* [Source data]
---
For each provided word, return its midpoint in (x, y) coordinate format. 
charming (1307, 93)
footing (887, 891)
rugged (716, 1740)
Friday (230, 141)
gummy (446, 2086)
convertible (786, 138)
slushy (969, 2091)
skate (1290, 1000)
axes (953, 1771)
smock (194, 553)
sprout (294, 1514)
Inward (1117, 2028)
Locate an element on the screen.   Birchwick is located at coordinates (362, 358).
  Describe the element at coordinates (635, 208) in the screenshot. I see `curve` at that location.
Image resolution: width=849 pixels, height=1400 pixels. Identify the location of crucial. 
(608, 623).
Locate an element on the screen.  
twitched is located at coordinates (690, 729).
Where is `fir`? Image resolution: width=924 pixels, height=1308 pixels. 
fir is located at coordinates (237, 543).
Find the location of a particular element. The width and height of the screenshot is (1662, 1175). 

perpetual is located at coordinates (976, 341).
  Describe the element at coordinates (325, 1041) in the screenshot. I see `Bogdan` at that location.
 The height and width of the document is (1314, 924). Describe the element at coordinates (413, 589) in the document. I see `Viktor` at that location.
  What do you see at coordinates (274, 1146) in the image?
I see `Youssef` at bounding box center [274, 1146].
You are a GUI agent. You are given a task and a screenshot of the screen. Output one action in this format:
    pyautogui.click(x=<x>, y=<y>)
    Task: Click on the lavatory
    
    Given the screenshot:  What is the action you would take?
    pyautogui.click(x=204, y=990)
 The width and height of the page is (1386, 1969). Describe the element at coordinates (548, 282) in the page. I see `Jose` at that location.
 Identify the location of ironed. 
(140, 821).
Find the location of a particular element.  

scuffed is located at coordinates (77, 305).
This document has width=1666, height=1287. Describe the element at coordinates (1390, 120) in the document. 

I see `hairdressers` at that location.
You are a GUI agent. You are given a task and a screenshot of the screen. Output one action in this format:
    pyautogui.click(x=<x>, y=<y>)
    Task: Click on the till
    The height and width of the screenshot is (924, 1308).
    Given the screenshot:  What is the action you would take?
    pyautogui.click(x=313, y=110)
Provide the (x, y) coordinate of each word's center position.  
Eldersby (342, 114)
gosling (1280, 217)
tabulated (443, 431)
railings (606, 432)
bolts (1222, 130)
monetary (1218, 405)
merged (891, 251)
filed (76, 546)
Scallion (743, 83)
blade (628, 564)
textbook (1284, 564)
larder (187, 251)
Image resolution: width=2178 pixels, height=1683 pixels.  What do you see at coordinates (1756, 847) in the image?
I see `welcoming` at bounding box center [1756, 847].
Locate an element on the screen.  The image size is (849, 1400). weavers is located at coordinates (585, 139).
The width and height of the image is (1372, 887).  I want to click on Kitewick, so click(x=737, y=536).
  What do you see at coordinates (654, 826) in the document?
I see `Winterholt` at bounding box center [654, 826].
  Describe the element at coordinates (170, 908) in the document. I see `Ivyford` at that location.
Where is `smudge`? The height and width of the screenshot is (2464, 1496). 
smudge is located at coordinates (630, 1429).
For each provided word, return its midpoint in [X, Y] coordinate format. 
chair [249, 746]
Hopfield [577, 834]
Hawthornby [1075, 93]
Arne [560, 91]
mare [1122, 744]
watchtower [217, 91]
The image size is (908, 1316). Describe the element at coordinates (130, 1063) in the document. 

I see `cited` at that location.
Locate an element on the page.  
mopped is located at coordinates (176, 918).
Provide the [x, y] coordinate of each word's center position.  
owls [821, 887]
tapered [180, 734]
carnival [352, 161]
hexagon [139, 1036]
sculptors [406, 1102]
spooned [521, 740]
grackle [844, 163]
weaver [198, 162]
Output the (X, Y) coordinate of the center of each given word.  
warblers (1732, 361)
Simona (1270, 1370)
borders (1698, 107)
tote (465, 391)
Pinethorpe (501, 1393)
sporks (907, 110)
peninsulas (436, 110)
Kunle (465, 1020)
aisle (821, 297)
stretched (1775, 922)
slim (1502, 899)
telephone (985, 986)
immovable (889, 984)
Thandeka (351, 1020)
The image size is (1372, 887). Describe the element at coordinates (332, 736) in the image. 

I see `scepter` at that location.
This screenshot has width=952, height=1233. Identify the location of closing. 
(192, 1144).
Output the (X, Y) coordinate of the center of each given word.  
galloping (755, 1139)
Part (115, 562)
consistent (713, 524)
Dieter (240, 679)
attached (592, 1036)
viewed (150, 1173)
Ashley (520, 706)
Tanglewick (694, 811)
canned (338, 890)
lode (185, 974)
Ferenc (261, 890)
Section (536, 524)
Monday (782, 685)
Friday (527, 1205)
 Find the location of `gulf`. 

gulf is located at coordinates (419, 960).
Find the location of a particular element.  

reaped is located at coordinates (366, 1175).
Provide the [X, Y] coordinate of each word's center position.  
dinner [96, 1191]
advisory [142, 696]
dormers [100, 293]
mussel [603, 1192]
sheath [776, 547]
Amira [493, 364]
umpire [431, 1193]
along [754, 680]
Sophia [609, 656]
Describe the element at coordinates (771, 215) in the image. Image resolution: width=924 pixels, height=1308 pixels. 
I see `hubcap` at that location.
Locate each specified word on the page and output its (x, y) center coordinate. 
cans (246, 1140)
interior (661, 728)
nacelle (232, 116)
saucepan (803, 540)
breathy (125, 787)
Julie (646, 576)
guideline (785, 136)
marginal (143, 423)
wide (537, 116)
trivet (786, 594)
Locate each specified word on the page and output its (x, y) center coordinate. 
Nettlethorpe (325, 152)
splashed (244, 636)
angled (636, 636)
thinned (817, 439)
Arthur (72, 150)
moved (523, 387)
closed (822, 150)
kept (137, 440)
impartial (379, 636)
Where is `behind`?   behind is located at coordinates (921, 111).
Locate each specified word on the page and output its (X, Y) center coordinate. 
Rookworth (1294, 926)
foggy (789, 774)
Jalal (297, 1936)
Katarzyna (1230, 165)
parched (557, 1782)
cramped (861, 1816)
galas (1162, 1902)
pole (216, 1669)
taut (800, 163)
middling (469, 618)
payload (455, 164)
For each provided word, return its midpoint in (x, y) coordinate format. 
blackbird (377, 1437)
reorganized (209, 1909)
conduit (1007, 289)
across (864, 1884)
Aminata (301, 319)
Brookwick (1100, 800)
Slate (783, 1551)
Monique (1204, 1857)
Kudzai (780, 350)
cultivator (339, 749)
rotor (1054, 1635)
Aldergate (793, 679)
---
* [Instructions for the task]
Copy every line of the listing above word for word, leaving nothing out.

* [Result of the task]
For each provided word, return its midpoint in (x, y) coordinate format. 
charming (1307, 93)
footing (887, 891)
rugged (716, 1740)
Friday (230, 141)
gummy (446, 2086)
convertible (786, 138)
slushy (969, 2091)
skate (1290, 1000)
axes (953, 1771)
smock (194, 553)
sprout (294, 1514)
Inward (1117, 2028)
Locate an element on the screen.   Birchwick is located at coordinates (362, 358).
  Describe the element at coordinates (635, 208) in the screenshot. I see `curve` at that location.
Image resolution: width=849 pixels, height=1400 pixels. Identify the location of crucial. 
(608, 623).
Locate an element on the screen.  
twitched is located at coordinates (690, 729).
Where is `fir`? Image resolution: width=924 pixels, height=1308 pixels. 
fir is located at coordinates (237, 543).
Find the location of a particular element. The width and height of the screenshot is (1662, 1175). 

perpetual is located at coordinates (976, 341).
  Describe the element at coordinates (325, 1041) in the screenshot. I see `Bogdan` at that location.
 The height and width of the document is (1314, 924). Describe the element at coordinates (413, 589) in the document. I see `Viktor` at that location.
  What do you see at coordinates (274, 1146) in the image?
I see `Youssef` at bounding box center [274, 1146].
You are a GUI agent. You are given a task and a screenshot of the screen. Output one action in this format:
    pyautogui.click(x=<x>, y=<y>)
    Task: Click on the lavatory
    
    Given the screenshot:  What is the action you would take?
    pyautogui.click(x=204, y=990)
 The width and height of the page is (1386, 1969). Describe the element at coordinates (548, 282) in the page. I see `Jose` at that location.
 Identify the location of ironed. 
(140, 821).
Find the location of a particular element.  

scuffed is located at coordinates (77, 305).
This document has width=1666, height=1287. Describe the element at coordinates (1390, 120) in the document. 

I see `hairdressers` at that location.
You are a GUI agent. You are given a task and a screenshot of the screen. Output one action in this format:
    pyautogui.click(x=<x>, y=<y>)
    Task: Click on the till
    The height and width of the screenshot is (924, 1308).
    Given the screenshot:  What is the action you would take?
    pyautogui.click(x=313, y=110)
Provide the (x, y) coordinate of each word's center position.  
Eldersby (342, 114)
gosling (1280, 217)
tabulated (443, 431)
railings (606, 432)
bolts (1222, 130)
monetary (1218, 405)
merged (891, 251)
filed (76, 546)
Scallion (743, 83)
blade (628, 564)
textbook (1284, 564)
larder (187, 251)
Image resolution: width=2178 pixels, height=1683 pixels.  What do you see at coordinates (1756, 847) in the image?
I see `welcoming` at bounding box center [1756, 847].
Locate an element on the screen.  The image size is (849, 1400). weavers is located at coordinates (585, 139).
The width and height of the image is (1372, 887).  I want to click on Kitewick, so click(x=737, y=536).
  What do you see at coordinates (654, 826) in the document?
I see `Winterholt` at bounding box center [654, 826].
  Describe the element at coordinates (170, 908) in the document. I see `Ivyford` at that location.
Where is `smudge`? The height and width of the screenshot is (2464, 1496). 
smudge is located at coordinates (630, 1429).
For each provided word, return its midpoint in [X, Y] coordinate format. 
chair [249, 746]
Hopfield [577, 834]
Hawthornby [1075, 93]
Arne [560, 91]
mare [1122, 744]
watchtower [217, 91]
The image size is (908, 1316). Describe the element at coordinates (130, 1063) in the document. 

I see `cited` at that location.
Locate an element on the page.  
mopped is located at coordinates (176, 918).
Provide the [x, y] coordinate of each word's center position.  
owls [821, 887]
tapered [180, 734]
carnival [352, 161]
hexagon [139, 1036]
sculptors [406, 1102]
spooned [521, 740]
grackle [844, 163]
weaver [198, 162]
Output the (X, Y) coordinate of the center of each given word.  
warblers (1732, 361)
Simona (1270, 1370)
borders (1698, 107)
tote (465, 391)
Pinethorpe (501, 1393)
sporks (907, 110)
peninsulas (436, 110)
Kunle (465, 1020)
aisle (821, 297)
stretched (1775, 922)
slim (1502, 899)
telephone (985, 986)
immovable (889, 984)
Thandeka (351, 1020)
The image size is (1372, 887). Describe the element at coordinates (332, 736) in the image. 

I see `scepter` at that location.
This screenshot has width=952, height=1233. Identify the location of closing. 
(192, 1144).
Output the (X, Y) coordinate of the center of each given word.  
galloping (755, 1139)
Part (115, 562)
consistent (713, 524)
Dieter (240, 679)
attached (592, 1036)
viewed (150, 1173)
Ashley (520, 706)
Tanglewick (694, 811)
canned (338, 890)
lode (185, 974)
Ferenc (261, 890)
Section (536, 524)
Monday (782, 685)
Friday (527, 1205)
 Find the location of `gulf`. 

gulf is located at coordinates (419, 960).
Find the location of a particular element.  

reaped is located at coordinates (366, 1175).
Provide the [X, Y] coordinate of each word's center position.  
dinner [96, 1191]
advisory [142, 696]
dormers [100, 293]
mussel [603, 1192]
sheath [776, 547]
Amira [493, 364]
umpire [431, 1193]
along [754, 680]
Sophia [609, 656]
Describe the element at coordinates (771, 215) in the image. Image resolution: width=924 pixels, height=1308 pixels. 
I see `hubcap` at that location.
Locate each specified word on the page and output its (x, y) center coordinate. 
cans (246, 1140)
interior (661, 728)
nacelle (232, 116)
saucepan (803, 540)
breathy (125, 787)
Julie (646, 576)
guideline (785, 136)
marginal (143, 423)
wide (537, 116)
trivet (786, 594)
Locate each specified word on the page and output its (x, y) center coordinate. 
Nettlethorpe (325, 152)
splashed (244, 636)
angled (636, 636)
thinned (817, 439)
Arthur (72, 150)
moved (523, 387)
closed (822, 150)
kept (137, 440)
impartial (379, 636)
Where is `behind`?   behind is located at coordinates (921, 111).
Locate each specified word on the page and output its (X, Y) center coordinate. 
Rookworth (1294, 926)
foggy (789, 774)
Jalal (297, 1936)
Katarzyna (1230, 165)
parched (557, 1782)
cramped (861, 1816)
galas (1162, 1902)
pole (216, 1669)
taut (800, 163)
middling (469, 618)
payload (455, 164)
For each provided word, return its midpoint in (x, y) coordinate format. 
blackbird (377, 1437)
reorganized (209, 1909)
conduit (1007, 289)
across (864, 1884)
Aminata (301, 319)
Brookwick (1100, 800)
Slate (783, 1551)
Monique (1204, 1857)
Kudzai (780, 350)
cultivator (339, 749)
rotor (1054, 1635)
Aldergate (793, 679)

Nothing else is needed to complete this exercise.